(Material for this task begins)

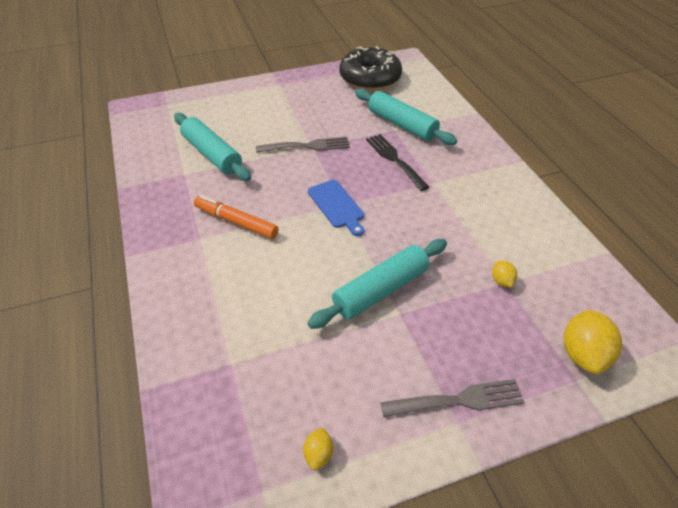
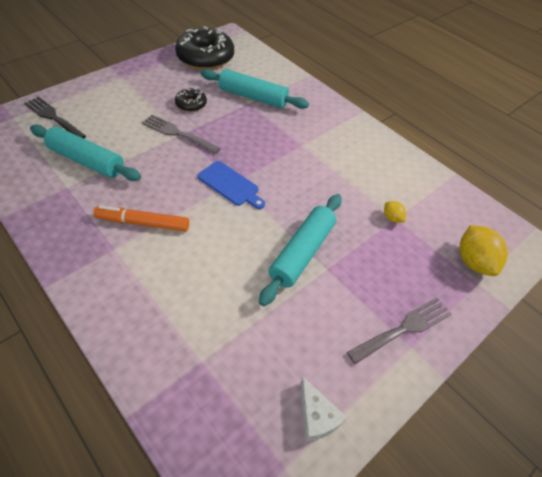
camera: 25 degrees left, 5 degrees up
(307, 146) = (177, 133): grey fork -> grey fork turned 120 degrees counterclockwise
(318, 454) = (317, 416): yellow lemon -> white cheese
(334, 121) = (191, 104): none -> black donut
(394, 159) = (261, 130): black fork -> black fork (53, 117)

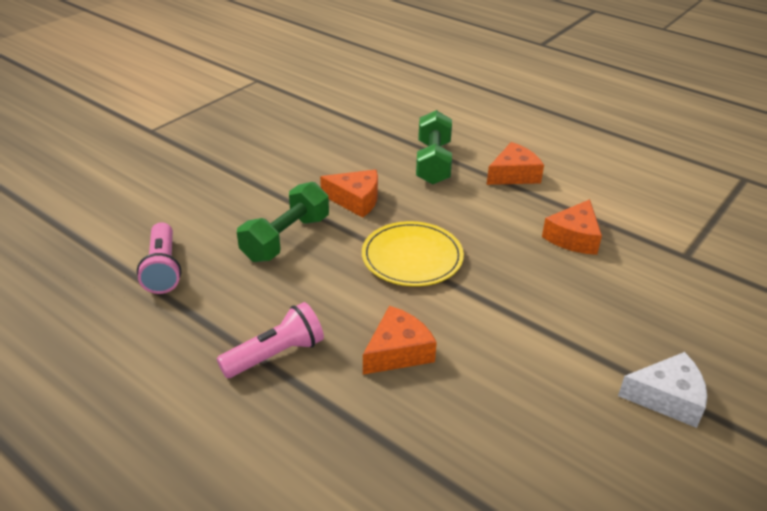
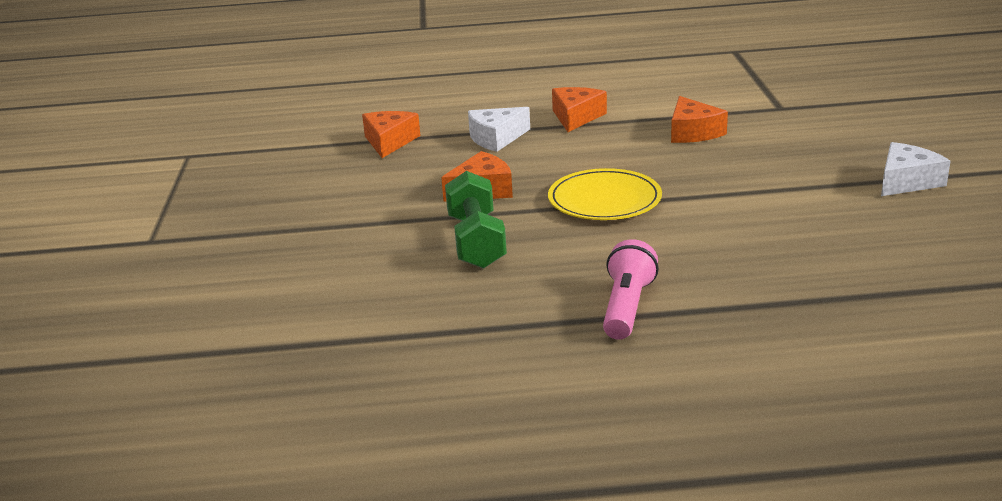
camera: 40 degrees left, 10 degrees down
(163, 269) = (407, 317): pink flashlight -> none
(398, 351) = (709, 254): orange cheese -> orange cheese (389, 142)
(433, 163) = (496, 138): green dumbbell -> white cheese

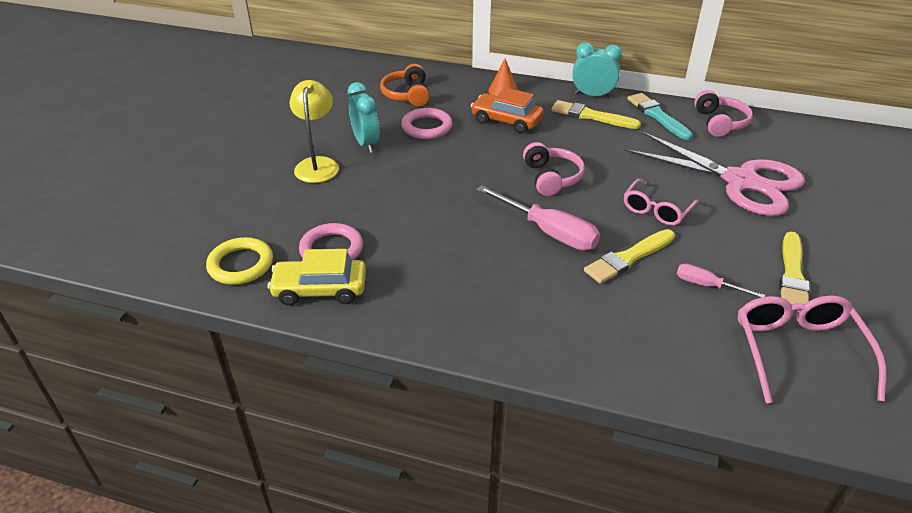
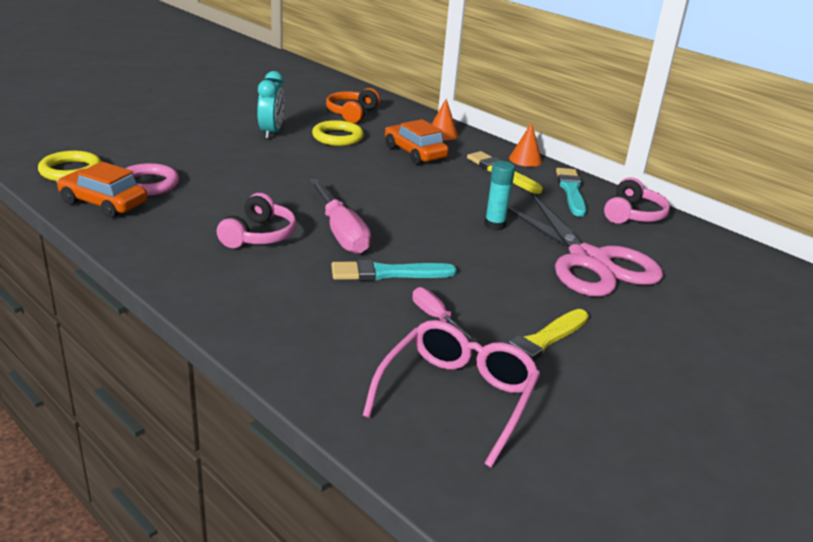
camera: 25 degrees right, 10 degrees down
(317, 164) = (214, 133): yellow lamp -> none
(320, 290) = (103, 203): yellow car -> orange car
(427, 127) = (337, 137): pink ring -> yellow ring
(551, 178) = (399, 200): pink headphones -> pink headphones (259, 235)
(592, 95) = (525, 159): turquoise clock -> orange cone
(628, 258) = (388, 273): yellow brush -> turquoise brush
(645, 174) = (494, 225): none -> turquoise glue stick
(656, 210) = (467, 252): pink glasses -> none

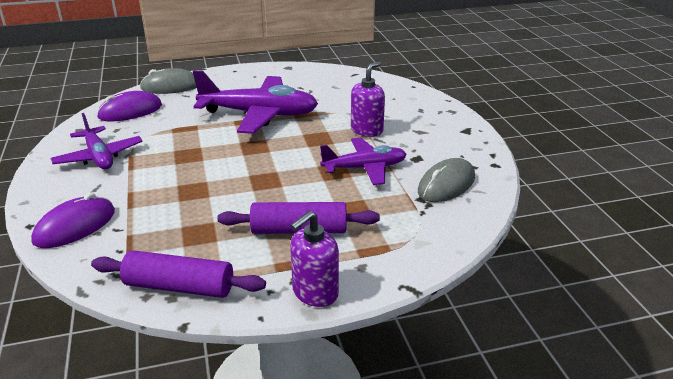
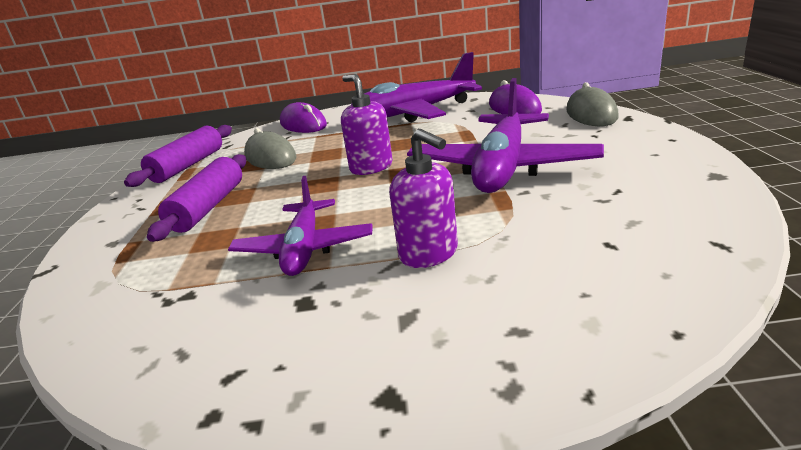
camera: 105 degrees right, 5 degrees down
(99, 157) = (413, 113): purple plane -> purple plane, size x1.62
(315, 293) = (109, 218): purple soap dispenser -> purple soap dispenser (371, 167)
(446, 185) = (198, 327): grey mouse -> grey mouse (270, 157)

(Material for this task ends)

*Exercise description*
Here the lines from the one with "camera: 40 degrees left, 10 degrees down" through the last line of the data above need to be repeated exactly, both included, and any picture omitted.

*Output of the task*
camera: 40 degrees left, 10 degrees down
(163, 269) = (407, 317): pink flashlight -> none
(398, 351) = (709, 254): orange cheese -> orange cheese (389, 142)
(433, 163) = (496, 138): green dumbbell -> white cheese

camera: 25 degrees right, 10 degrees down
(317, 164) = (214, 133): yellow lamp -> none
(320, 290) = (103, 203): yellow car -> orange car
(427, 127) = (337, 137): pink ring -> yellow ring
(551, 178) = (399, 200): pink headphones -> pink headphones (259, 235)
(592, 95) = (525, 159): turquoise clock -> orange cone
(628, 258) = (388, 273): yellow brush -> turquoise brush
(645, 174) = (494, 225): none -> turquoise glue stick
(656, 210) = (467, 252): pink glasses -> none

camera: 105 degrees right, 5 degrees down
(99, 157) = (413, 113): purple plane -> purple plane, size x1.62
(315, 293) = (109, 218): purple soap dispenser -> purple soap dispenser (371, 167)
(446, 185) = (198, 327): grey mouse -> grey mouse (270, 157)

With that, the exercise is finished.